— Start Dataset —
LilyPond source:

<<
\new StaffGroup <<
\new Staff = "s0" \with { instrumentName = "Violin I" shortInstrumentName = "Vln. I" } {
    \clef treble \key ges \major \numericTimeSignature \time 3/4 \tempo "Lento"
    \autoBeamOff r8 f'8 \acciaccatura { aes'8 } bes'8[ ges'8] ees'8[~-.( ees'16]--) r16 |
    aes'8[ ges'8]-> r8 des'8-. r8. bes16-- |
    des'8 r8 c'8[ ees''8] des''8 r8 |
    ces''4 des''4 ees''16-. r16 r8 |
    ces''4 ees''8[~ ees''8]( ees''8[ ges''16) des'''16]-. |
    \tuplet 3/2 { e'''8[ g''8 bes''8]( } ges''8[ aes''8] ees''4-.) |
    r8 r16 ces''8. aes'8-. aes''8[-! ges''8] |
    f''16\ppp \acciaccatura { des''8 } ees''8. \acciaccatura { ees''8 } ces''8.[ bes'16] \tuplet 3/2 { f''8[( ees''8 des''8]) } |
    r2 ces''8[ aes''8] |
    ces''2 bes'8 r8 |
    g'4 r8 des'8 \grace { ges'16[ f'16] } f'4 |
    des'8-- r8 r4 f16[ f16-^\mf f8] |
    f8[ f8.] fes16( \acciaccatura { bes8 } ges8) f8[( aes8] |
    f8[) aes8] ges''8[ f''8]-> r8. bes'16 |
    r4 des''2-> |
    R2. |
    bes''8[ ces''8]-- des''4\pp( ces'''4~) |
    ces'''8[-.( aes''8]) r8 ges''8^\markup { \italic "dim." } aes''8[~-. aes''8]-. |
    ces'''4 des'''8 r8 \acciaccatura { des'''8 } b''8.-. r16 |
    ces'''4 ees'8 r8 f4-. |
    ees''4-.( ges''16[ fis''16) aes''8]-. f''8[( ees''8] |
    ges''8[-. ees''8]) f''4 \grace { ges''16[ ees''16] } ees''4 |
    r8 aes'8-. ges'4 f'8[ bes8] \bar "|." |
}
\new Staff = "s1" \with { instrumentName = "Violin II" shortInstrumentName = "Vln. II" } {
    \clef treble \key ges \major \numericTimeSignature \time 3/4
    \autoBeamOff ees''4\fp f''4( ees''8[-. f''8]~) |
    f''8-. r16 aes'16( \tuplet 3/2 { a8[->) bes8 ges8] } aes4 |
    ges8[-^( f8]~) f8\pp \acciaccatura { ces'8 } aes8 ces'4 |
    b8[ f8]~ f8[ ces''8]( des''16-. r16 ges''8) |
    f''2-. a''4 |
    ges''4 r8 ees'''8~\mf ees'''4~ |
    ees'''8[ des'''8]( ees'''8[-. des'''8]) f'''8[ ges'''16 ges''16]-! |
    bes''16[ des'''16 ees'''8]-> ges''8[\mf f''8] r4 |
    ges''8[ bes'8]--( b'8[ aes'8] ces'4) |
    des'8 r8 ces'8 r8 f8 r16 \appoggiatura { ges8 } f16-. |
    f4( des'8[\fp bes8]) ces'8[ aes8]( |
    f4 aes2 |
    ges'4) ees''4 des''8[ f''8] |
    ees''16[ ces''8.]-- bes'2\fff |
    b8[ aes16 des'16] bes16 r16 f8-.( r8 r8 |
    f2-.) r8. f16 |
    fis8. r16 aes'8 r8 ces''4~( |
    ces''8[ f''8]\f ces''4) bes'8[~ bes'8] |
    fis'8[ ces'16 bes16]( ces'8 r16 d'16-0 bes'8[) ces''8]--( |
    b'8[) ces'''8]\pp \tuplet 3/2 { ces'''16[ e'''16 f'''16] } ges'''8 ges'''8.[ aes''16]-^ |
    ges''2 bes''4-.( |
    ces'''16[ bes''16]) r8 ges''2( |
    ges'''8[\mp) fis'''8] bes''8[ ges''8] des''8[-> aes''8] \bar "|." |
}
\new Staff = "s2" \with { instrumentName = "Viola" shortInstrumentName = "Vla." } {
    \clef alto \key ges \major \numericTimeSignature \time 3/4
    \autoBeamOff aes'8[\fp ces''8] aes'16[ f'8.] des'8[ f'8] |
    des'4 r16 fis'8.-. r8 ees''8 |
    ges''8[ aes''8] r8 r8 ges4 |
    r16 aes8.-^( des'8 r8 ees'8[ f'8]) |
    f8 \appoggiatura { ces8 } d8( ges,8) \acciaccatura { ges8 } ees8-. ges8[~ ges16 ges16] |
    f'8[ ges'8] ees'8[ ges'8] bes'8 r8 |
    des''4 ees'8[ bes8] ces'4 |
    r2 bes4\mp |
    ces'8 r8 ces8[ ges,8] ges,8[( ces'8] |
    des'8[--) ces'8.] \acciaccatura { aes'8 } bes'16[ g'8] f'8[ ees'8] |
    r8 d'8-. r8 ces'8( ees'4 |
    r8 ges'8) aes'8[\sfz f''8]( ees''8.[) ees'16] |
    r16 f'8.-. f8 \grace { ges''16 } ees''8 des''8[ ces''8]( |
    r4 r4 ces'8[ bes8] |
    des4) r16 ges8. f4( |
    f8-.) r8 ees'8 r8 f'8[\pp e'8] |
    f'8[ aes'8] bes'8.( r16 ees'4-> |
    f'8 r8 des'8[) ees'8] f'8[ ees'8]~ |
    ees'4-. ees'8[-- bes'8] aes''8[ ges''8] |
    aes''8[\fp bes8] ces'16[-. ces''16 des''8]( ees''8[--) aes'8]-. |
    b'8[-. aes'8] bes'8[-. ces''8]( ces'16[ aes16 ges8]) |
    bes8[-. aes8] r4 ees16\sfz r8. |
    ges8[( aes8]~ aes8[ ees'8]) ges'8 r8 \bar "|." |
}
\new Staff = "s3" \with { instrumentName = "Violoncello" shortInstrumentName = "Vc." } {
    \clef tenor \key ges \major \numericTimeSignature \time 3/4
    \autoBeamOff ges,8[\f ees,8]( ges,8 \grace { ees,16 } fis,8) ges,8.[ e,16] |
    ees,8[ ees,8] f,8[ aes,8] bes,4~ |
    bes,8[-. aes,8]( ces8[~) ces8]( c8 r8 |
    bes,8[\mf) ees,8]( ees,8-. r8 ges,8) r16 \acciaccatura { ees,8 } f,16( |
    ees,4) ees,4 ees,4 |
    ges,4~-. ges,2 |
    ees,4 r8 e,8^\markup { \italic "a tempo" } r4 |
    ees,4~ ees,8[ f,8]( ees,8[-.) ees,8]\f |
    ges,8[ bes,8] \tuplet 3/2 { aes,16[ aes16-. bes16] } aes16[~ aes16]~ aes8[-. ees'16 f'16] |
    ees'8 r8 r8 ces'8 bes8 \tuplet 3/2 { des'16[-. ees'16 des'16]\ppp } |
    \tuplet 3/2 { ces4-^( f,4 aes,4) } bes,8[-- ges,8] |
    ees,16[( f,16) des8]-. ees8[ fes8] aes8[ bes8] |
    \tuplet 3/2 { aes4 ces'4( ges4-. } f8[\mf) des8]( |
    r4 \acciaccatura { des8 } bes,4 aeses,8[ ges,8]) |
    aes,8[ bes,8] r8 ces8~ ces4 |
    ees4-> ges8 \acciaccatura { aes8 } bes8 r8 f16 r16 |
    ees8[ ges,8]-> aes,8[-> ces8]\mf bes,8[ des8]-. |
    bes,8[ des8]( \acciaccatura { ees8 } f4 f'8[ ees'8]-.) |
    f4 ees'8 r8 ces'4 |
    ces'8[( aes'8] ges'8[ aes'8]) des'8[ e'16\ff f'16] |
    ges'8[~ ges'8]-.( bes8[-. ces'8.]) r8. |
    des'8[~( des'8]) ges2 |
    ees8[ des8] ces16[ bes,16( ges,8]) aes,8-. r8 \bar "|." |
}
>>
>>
— End Dataset —
▶ _Prompt_: List every line in the entries above that contains the string "autoBeamOff".

▶ _Solution for this task_:
    \autoBeamOff r8 f'8 \acciaccatura { aes'8 } bes'8[ ges'8] ees'8[~-.( ees'16]--) r16 |
    \autoBeamOff ees''4\fp f''4( ees''8[-. f''8]~) |
    \autoBeamOff aes'8[\fp ces''8] aes'16[ f'8.] des'8[ f'8] |
    \autoBeamOff ges,8[\f ees,8]( ges,8 \grace { ees,16 } fis,8) ges,8.[ e,16] |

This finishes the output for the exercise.